- **YOUR GOAL**
Search the records for "fish". Report every line where it occurs.

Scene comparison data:
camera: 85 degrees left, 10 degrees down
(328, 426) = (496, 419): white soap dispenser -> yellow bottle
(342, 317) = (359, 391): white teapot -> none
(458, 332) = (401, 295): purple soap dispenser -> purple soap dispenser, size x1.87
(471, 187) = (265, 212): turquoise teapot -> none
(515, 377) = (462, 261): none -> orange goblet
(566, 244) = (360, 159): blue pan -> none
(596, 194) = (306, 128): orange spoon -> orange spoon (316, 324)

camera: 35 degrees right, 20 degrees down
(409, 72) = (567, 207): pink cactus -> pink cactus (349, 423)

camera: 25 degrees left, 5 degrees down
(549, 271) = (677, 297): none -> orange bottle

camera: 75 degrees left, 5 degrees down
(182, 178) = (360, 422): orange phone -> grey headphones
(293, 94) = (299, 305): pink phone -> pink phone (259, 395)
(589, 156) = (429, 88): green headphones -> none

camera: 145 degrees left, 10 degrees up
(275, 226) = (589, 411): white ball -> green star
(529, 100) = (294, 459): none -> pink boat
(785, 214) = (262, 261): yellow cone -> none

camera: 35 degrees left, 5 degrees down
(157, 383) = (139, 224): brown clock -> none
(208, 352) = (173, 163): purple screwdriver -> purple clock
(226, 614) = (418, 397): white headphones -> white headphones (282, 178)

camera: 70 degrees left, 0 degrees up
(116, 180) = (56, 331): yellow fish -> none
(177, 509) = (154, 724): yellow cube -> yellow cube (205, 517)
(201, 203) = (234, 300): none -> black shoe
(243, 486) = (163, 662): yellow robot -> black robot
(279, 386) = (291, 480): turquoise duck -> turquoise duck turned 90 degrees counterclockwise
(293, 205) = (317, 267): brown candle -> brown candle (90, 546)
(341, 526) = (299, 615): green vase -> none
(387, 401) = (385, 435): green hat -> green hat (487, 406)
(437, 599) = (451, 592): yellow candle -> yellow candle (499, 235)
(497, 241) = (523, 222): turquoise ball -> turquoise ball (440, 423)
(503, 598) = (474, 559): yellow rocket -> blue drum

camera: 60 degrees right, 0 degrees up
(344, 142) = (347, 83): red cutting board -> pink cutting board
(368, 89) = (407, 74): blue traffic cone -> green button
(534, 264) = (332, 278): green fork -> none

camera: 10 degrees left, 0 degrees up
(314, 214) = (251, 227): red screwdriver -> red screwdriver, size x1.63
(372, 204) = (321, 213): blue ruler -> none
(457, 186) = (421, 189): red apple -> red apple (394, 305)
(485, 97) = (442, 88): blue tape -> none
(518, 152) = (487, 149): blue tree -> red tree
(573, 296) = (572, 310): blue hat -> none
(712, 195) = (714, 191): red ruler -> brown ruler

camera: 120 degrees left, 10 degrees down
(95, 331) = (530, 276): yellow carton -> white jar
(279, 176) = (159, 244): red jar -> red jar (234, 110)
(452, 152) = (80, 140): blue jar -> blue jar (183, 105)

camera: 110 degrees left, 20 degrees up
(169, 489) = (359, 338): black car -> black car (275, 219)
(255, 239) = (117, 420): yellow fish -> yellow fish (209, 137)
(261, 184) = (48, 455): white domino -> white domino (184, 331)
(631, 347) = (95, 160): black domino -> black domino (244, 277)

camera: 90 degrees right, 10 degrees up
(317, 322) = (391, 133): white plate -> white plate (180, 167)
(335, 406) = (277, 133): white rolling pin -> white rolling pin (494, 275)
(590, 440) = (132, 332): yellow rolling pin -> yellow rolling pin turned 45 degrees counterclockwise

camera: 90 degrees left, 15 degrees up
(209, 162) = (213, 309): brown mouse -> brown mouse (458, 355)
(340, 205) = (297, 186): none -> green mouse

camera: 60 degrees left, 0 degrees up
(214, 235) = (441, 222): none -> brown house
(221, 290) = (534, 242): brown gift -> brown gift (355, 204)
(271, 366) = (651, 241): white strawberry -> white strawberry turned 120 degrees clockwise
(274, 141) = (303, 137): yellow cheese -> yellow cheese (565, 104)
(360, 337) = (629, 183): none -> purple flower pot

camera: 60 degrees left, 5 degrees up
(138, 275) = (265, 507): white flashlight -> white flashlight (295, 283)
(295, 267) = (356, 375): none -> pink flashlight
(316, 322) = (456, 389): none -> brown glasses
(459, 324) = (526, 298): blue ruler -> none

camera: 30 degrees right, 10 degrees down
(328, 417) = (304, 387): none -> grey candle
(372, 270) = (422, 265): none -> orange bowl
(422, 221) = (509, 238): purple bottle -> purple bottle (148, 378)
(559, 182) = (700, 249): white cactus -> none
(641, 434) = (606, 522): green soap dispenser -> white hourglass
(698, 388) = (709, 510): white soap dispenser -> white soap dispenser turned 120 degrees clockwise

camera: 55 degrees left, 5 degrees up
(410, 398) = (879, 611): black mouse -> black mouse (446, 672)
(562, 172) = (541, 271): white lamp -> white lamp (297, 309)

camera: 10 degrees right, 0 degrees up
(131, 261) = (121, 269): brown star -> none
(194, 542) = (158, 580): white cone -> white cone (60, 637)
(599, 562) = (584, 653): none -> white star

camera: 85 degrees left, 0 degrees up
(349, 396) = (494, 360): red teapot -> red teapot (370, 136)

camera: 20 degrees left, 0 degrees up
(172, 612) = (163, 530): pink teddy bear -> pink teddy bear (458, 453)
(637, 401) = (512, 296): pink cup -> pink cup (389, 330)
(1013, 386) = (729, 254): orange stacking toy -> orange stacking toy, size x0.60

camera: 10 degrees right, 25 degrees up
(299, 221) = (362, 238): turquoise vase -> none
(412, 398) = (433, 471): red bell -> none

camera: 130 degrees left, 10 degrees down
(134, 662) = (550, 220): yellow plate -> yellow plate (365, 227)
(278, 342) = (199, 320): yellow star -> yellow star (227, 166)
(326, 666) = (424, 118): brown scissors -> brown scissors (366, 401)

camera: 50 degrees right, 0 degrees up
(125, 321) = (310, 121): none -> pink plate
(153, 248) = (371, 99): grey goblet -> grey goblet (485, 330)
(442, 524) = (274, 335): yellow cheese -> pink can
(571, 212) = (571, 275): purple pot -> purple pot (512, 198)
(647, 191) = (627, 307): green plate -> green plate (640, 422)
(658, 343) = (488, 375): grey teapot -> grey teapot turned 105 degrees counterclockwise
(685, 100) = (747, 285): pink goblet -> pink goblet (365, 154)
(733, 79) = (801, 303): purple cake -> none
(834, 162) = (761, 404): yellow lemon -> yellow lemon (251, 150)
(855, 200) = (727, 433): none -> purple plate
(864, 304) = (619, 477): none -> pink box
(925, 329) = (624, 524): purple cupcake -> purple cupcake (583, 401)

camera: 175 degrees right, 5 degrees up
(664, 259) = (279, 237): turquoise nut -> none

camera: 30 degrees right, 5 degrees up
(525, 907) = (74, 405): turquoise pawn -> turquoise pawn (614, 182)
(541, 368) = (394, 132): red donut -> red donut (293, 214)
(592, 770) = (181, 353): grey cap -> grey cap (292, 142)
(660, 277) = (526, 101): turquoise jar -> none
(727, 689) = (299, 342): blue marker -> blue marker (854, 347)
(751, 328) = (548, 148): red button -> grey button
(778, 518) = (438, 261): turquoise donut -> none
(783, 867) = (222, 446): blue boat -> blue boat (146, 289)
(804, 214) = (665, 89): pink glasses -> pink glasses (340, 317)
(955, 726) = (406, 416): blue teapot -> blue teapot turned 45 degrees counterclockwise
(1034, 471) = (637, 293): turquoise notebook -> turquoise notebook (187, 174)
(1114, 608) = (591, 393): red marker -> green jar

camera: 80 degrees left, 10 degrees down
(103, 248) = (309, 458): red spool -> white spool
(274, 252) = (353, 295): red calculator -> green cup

- **SOLUTION FOR THIS PROBLEM**
(116, 180) = (56, 331): yellow fish -> none
(255, 239) = (117, 420): yellow fish -> yellow fish (209, 137)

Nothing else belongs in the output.